YOUR GOAL =
Write out the whole listing below exactly, skipping each picture.
[GIVEN RECORDS — start]
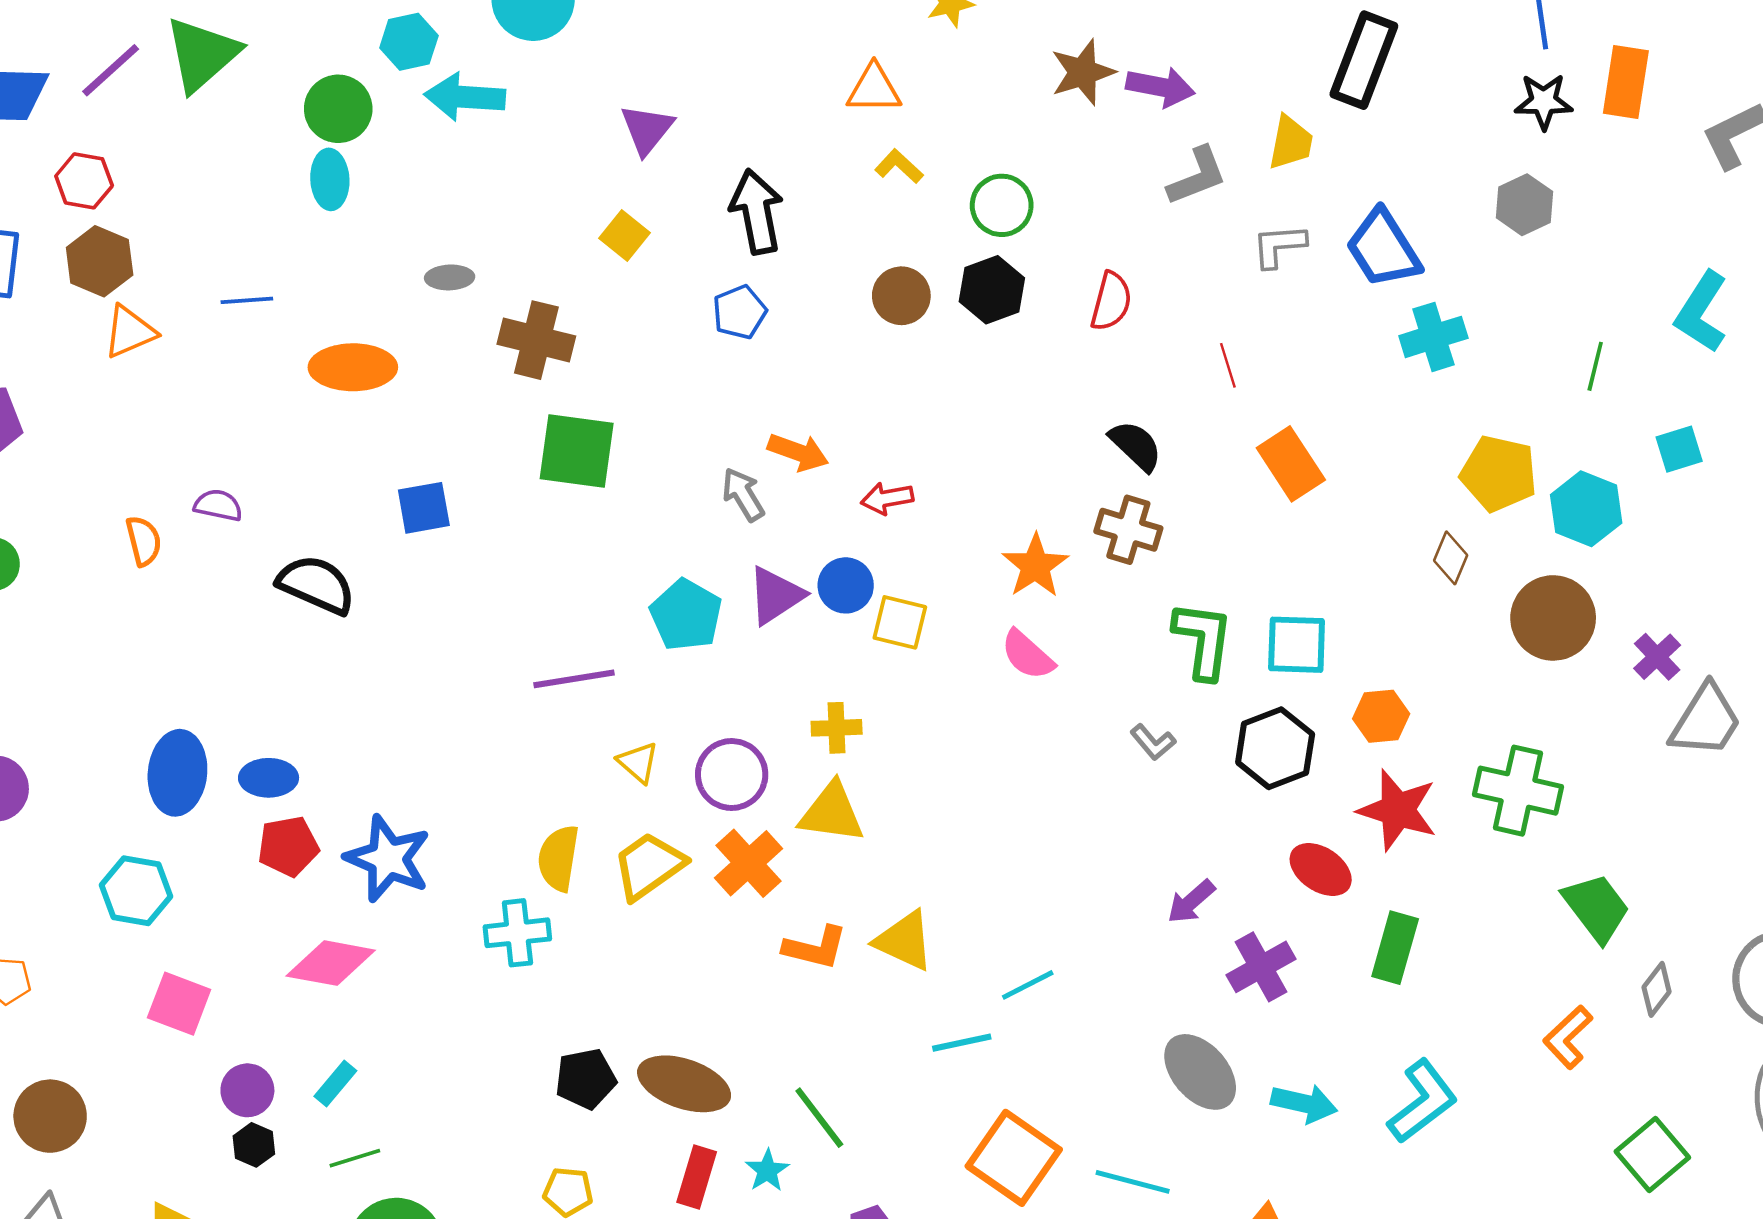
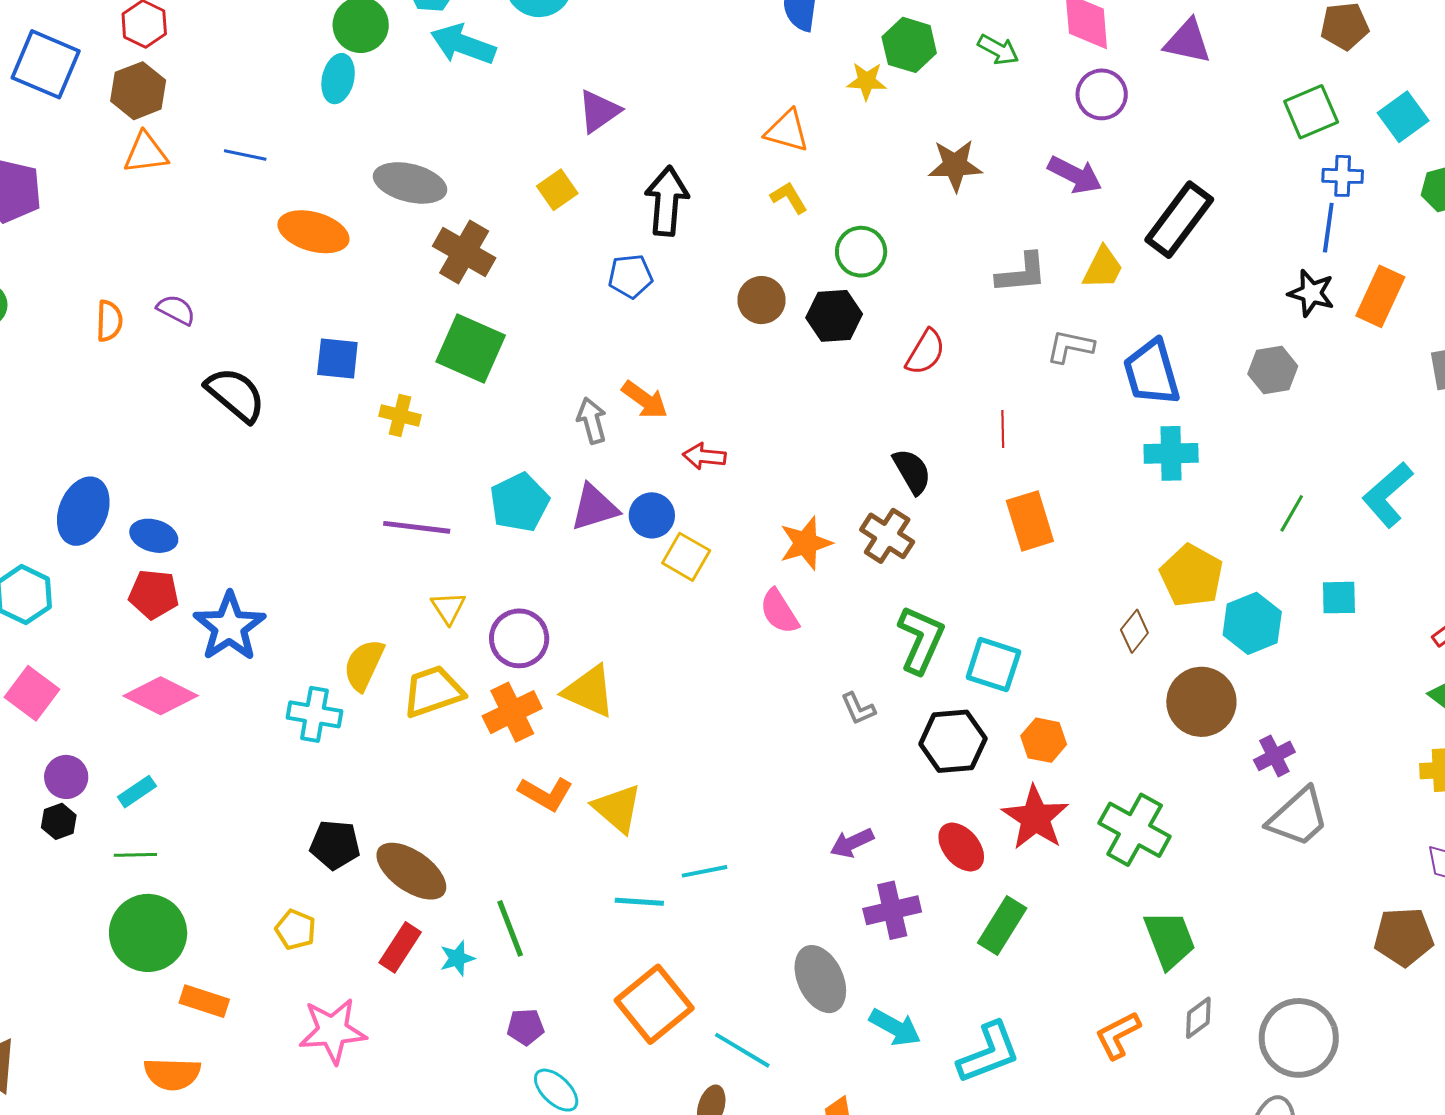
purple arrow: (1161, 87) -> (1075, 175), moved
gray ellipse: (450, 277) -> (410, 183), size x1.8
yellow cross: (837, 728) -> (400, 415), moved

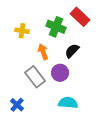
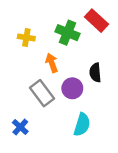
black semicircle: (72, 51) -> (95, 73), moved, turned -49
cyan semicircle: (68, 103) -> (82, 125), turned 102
[GIVEN RECORDS — finish]
ANSWER SECTION =
purple arrow: (1161, 87) -> (1075, 175), moved
gray ellipse: (450, 277) -> (410, 183), size x1.8
yellow cross: (837, 728) -> (400, 415), moved

black semicircle: (72, 51) -> (95, 73), moved, turned -49
cyan semicircle: (68, 103) -> (82, 125), turned 102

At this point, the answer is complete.